• _What to produce_
Once you reach the line containing "none -> white brick A4 level 1" in the data below, restate each line word for word up to and including the one containing "red brick I2:I3".

• _Raw data_
##########

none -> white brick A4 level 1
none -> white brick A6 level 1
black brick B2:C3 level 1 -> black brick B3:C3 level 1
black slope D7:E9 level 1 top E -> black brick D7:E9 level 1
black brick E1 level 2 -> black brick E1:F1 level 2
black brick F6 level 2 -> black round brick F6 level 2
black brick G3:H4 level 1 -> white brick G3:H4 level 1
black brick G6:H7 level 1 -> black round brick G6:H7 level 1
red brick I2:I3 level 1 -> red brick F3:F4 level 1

##########

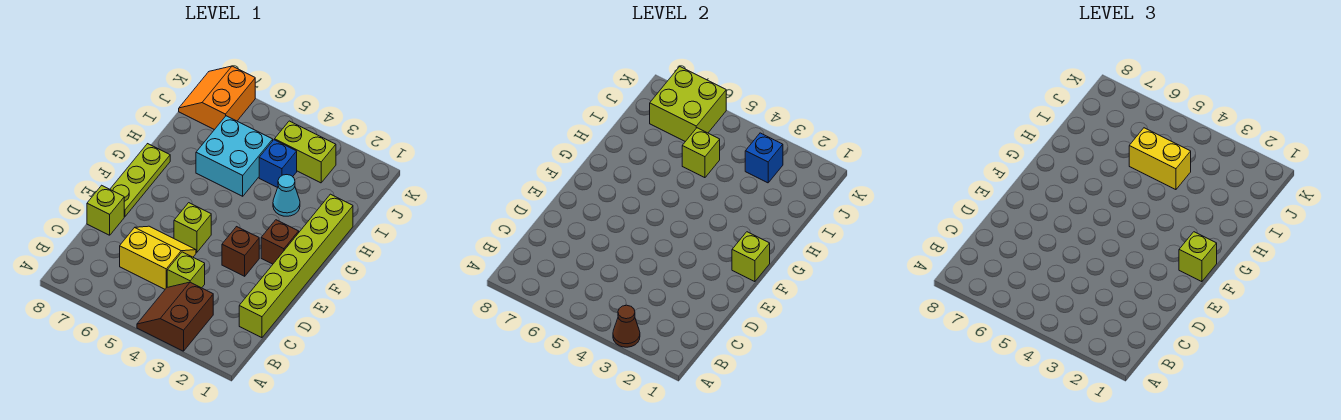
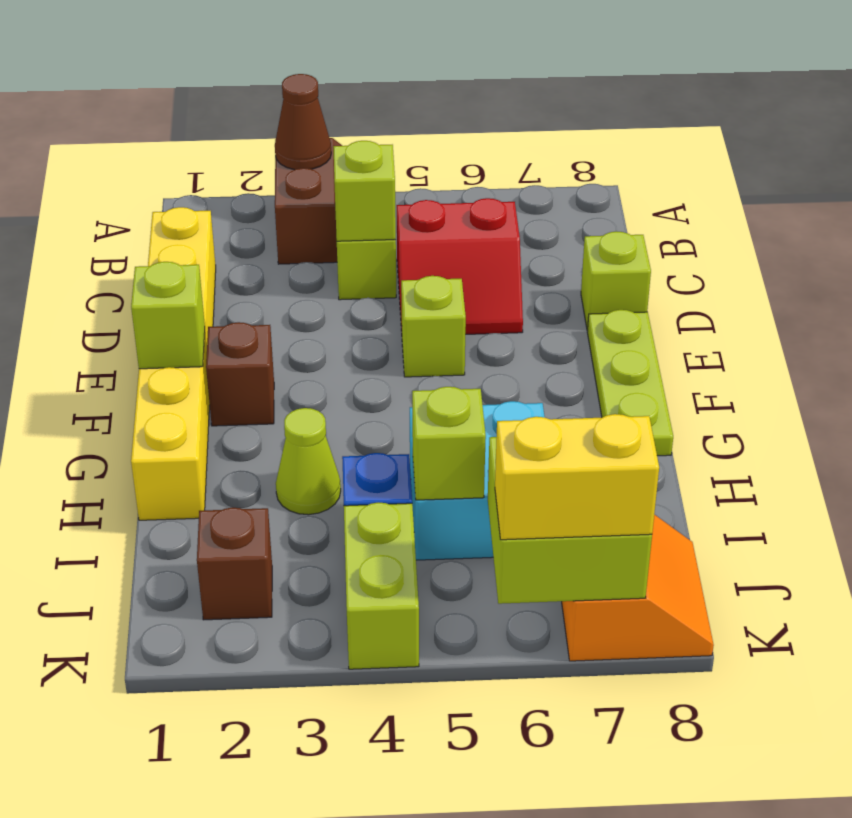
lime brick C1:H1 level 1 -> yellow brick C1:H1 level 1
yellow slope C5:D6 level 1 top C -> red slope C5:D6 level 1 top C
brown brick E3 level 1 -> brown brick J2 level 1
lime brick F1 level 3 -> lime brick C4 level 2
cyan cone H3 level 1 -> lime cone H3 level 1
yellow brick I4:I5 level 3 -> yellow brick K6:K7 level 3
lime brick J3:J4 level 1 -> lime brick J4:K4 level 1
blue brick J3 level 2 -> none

##########

• _Solution to this exercise_
none -> white brick A4 level 1
none -> white brick A6 level 1
black brick B2:C3 level 1 -> black brick B3:C3 level 1
black slope D7:E9 level 1 top E -> black brick D7:E9 level 1
black brick E1 level 2 -> black brick E1:F1 level 2
black brick F6 level 2 -> black round brick F6 level 2
black brick G3:H4 level 1 -> white brick G3:H4 level 1
black brick G6:H7 level 1 -> black round brick G6:H7 level 1
red brick I2:I3 level 1 -> red brick F3:F4 level 1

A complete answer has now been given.